• **Task to carry out**: The expected output is the line with "green pan: 5 -> 6" followed by every remaining line of the entries, all repeated exactly.

>>

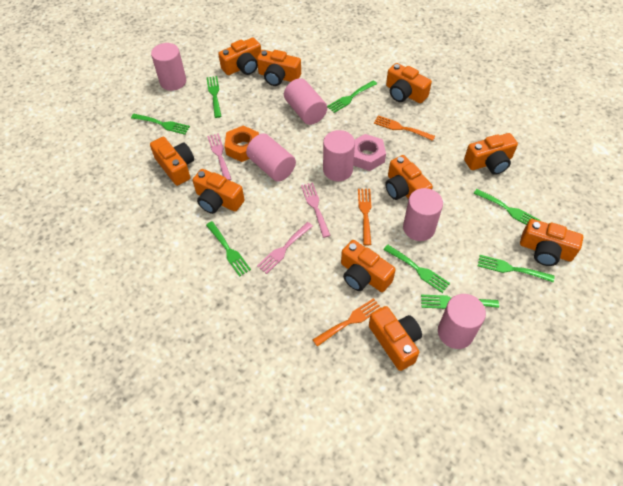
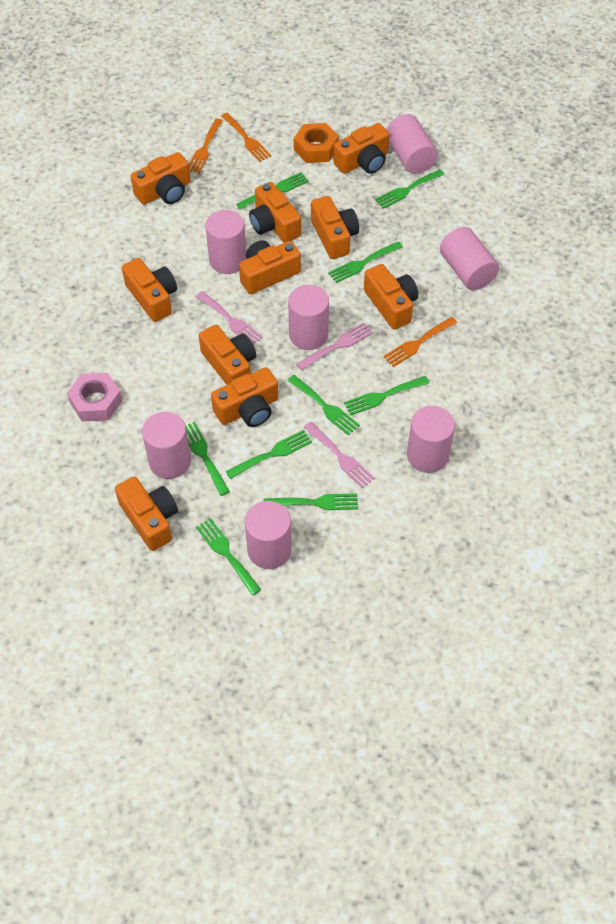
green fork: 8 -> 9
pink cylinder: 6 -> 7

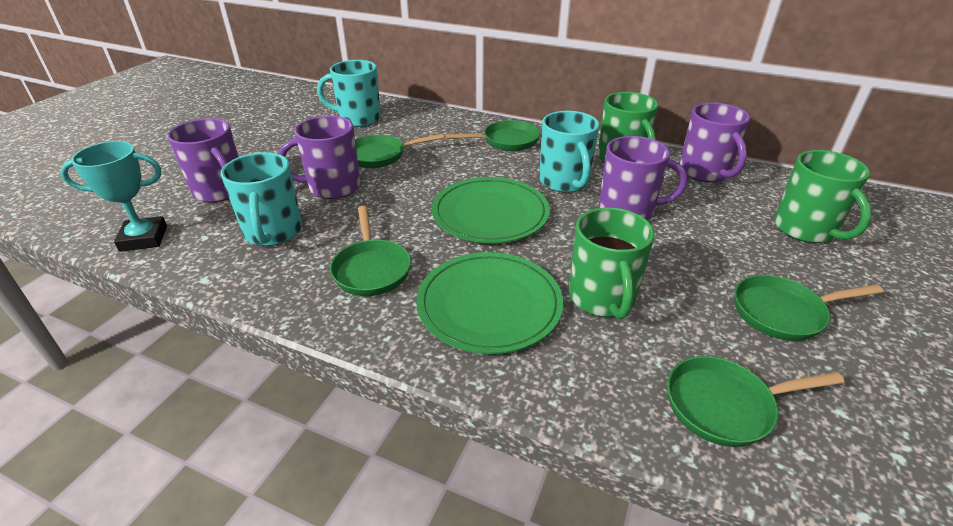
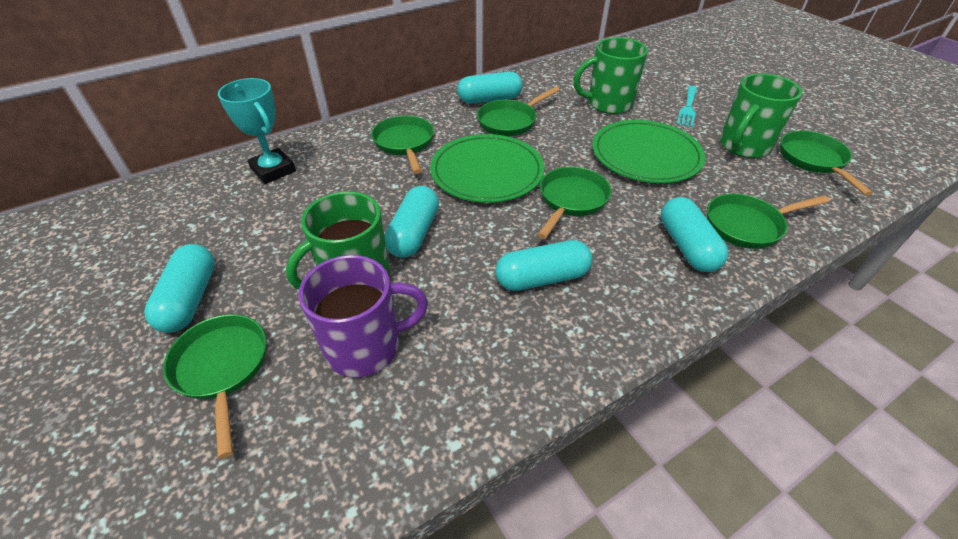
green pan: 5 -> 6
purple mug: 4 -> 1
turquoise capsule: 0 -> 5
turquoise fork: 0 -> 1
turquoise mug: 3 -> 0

<<

• **Solution to this problem**:
green pan: 5 -> 6
purple mug: 4 -> 1
turquoise capsule: 0 -> 5
turquoise fork: 0 -> 1
turquoise mug: 3 -> 0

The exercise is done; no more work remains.